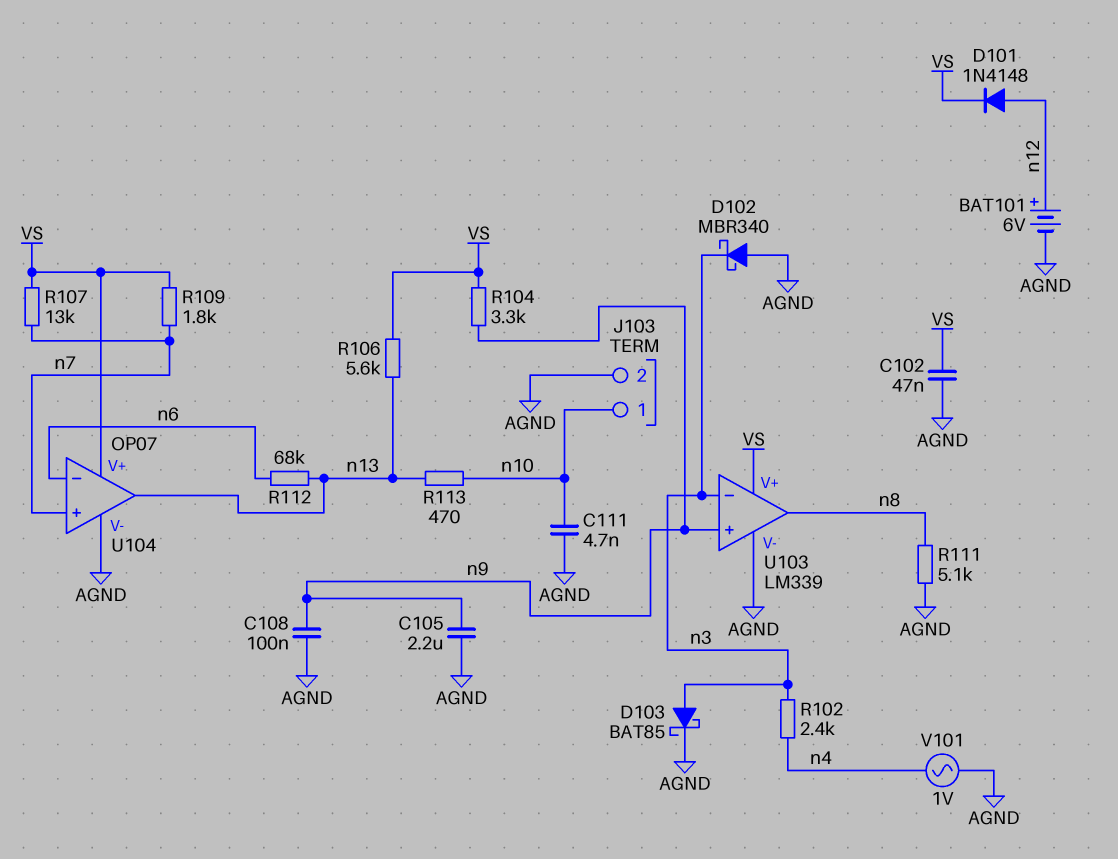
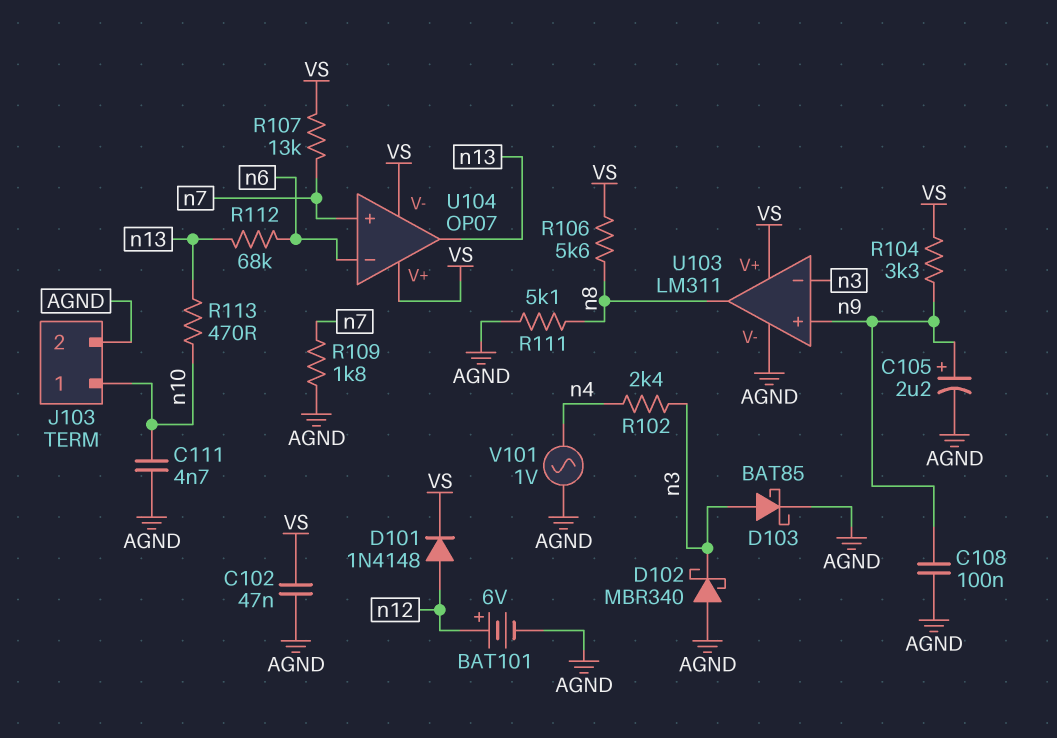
C105: 2.2uF (AGND, n9) -> 2.2uF (plus n9, minus AGND)
R106: 5.6k (VS, n13) -> 5.6k (VS, n8)
R109: 1.8k (VS, n7) -> 1.8k (AGND, n7)
U103: LM339 -> LM311
U104 pin V-: AGND -> VS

════

- _WORK TO BE COMPLETED_:
For each line of the entries that includes "AGND", show that line.

- _RESULT_:
C105: 2.2uF (AGND, n9) -> 2.2uF (plus n9, minus AGND)
R109: 1.8k (VS, n7) -> 1.8k (AGND, n7)
U104 pin V-: AGND -> VS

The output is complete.